#### Task directions:
Could you transcribe exactly the lines below, from the line with "TP2: test point (VS) -> none" through the line with "U3: LM75A -> BH1750", and nothing else, leaving out the pictures?

#### Task material:
####

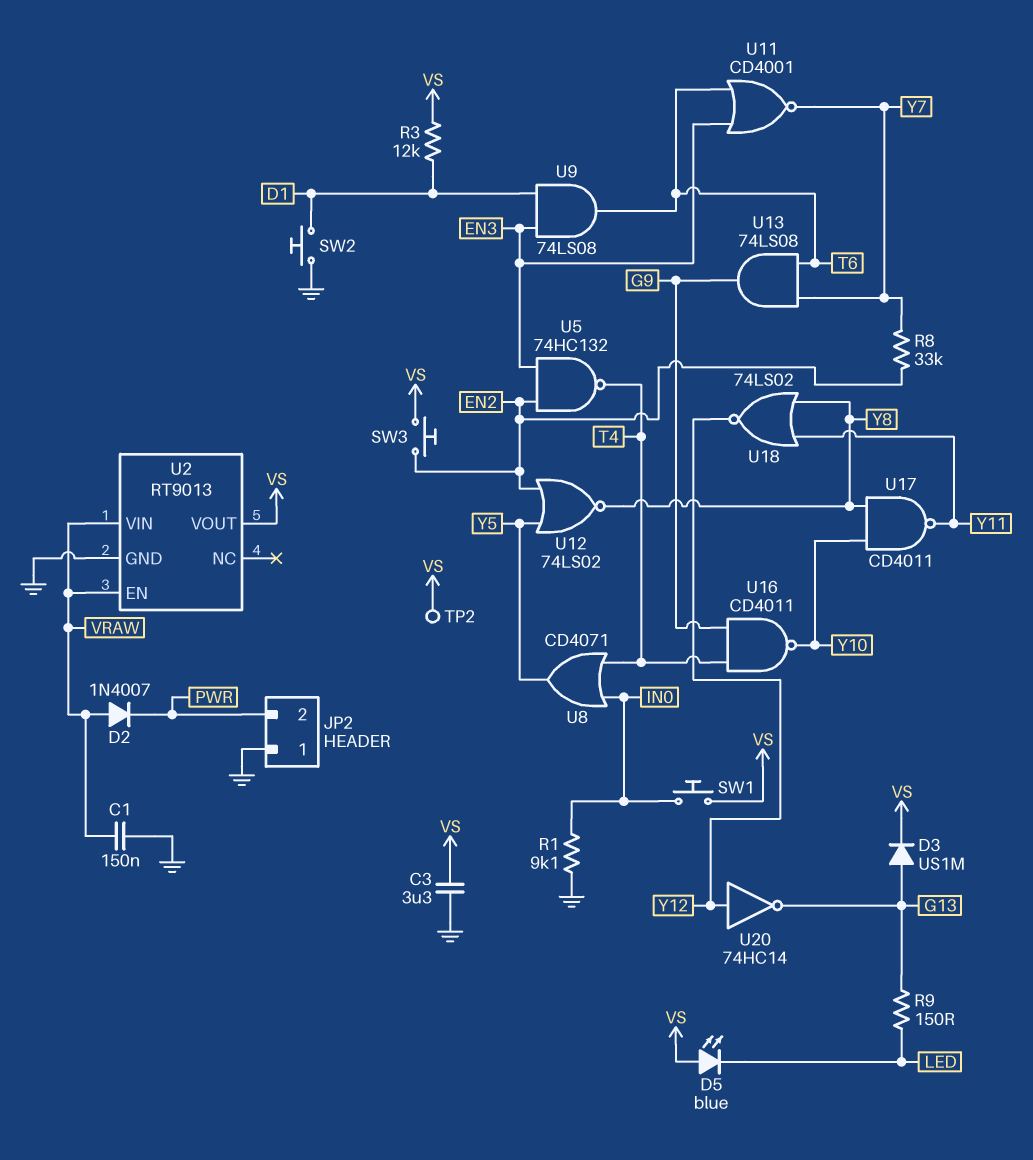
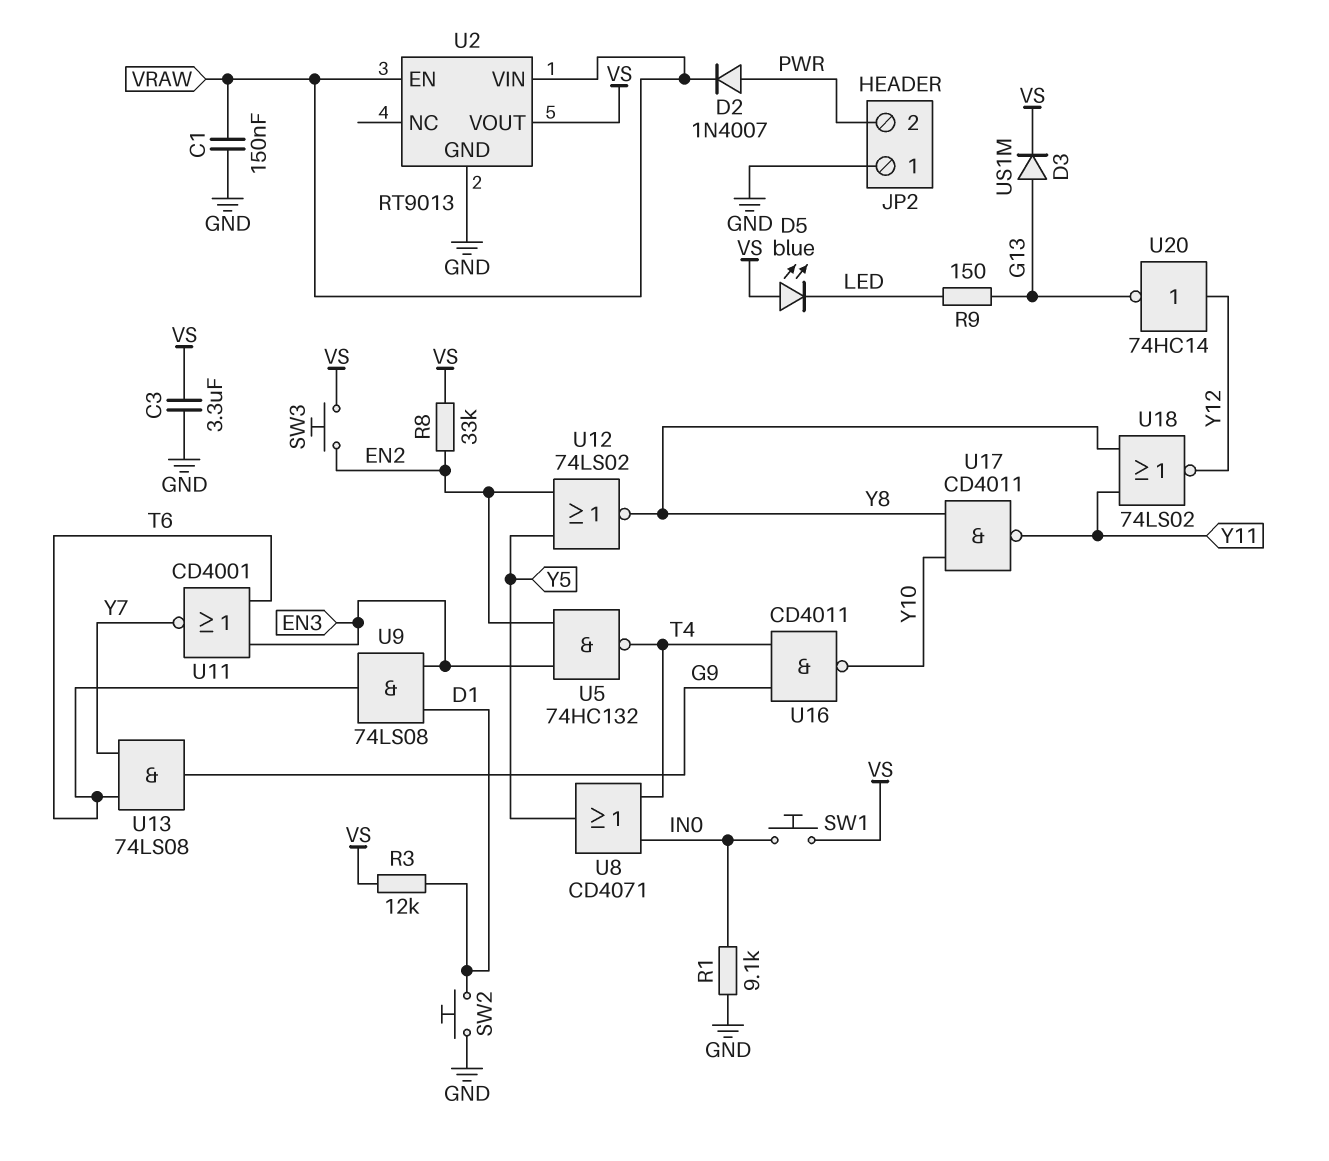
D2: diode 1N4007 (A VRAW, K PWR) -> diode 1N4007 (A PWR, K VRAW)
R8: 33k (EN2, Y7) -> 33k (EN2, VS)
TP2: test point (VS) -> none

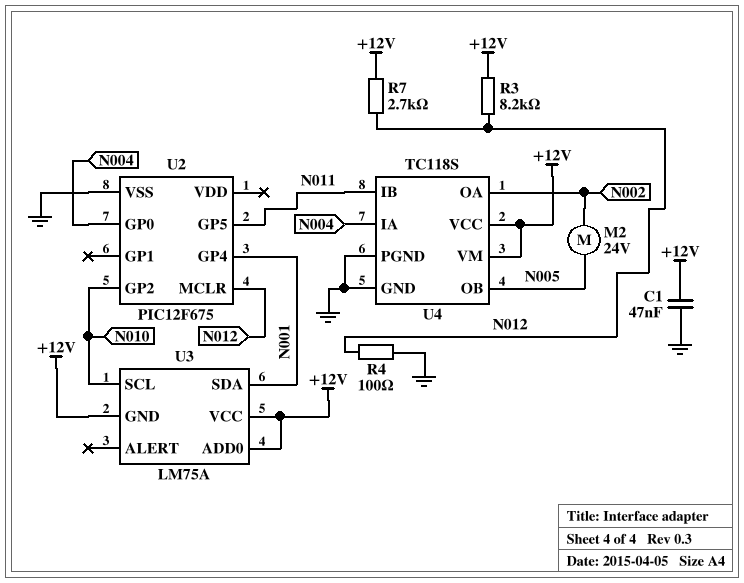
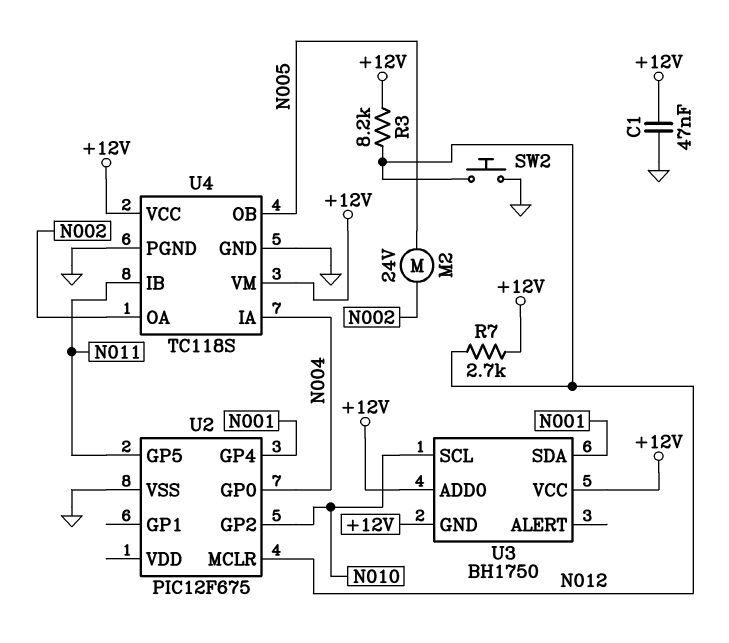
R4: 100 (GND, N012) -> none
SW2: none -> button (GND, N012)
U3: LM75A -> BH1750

####

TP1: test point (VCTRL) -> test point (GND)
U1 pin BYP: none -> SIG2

####

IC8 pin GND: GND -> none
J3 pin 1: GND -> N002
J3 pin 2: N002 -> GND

####

#### Exercise output:
TP2: test point (VS) -> none

R4: 100 (GND, N012) -> none
SW2: none -> button (GND, N012)
U3: LM75A -> BH1750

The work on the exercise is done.